The answer must consist of every line from the data that holds "none".

**Stored items from a collection**

*-*-*

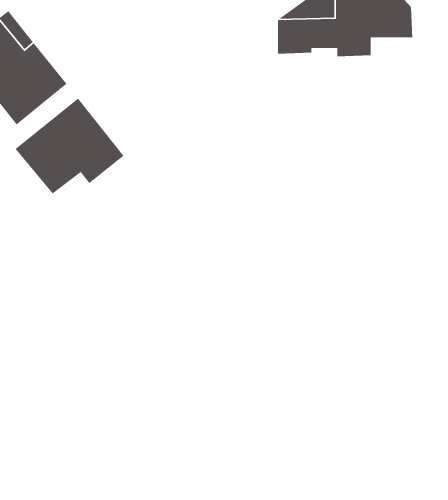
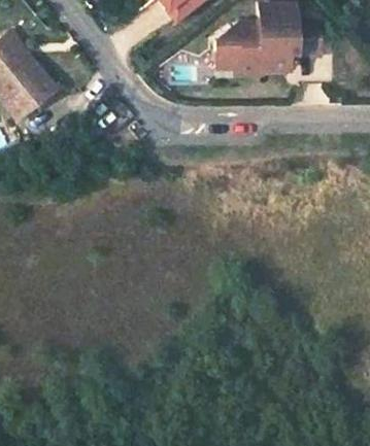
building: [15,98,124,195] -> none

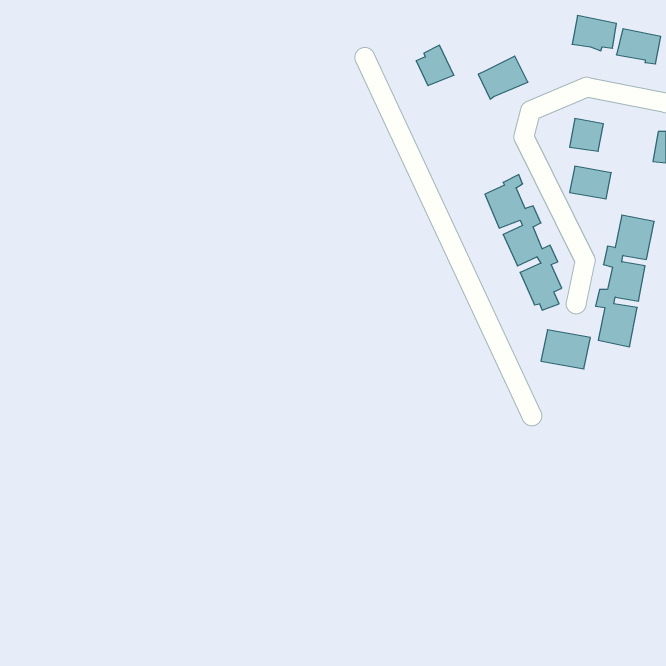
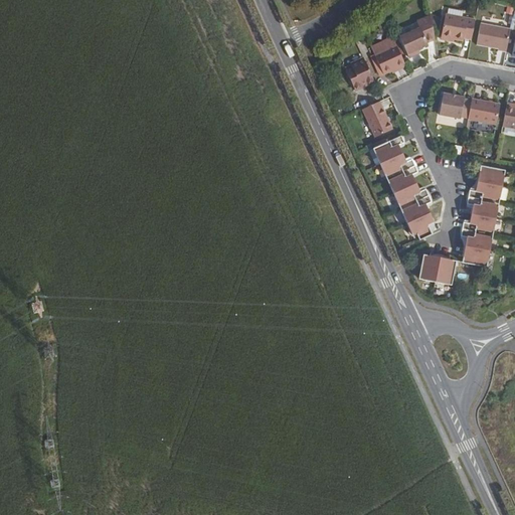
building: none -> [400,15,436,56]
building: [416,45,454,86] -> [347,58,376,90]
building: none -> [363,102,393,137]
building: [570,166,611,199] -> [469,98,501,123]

*-*-*

**EXERCISE ANSWER**
building: [15,98,124,195] -> none
building: none -> [400,15,436,56]
building: none -> [363,102,393,137]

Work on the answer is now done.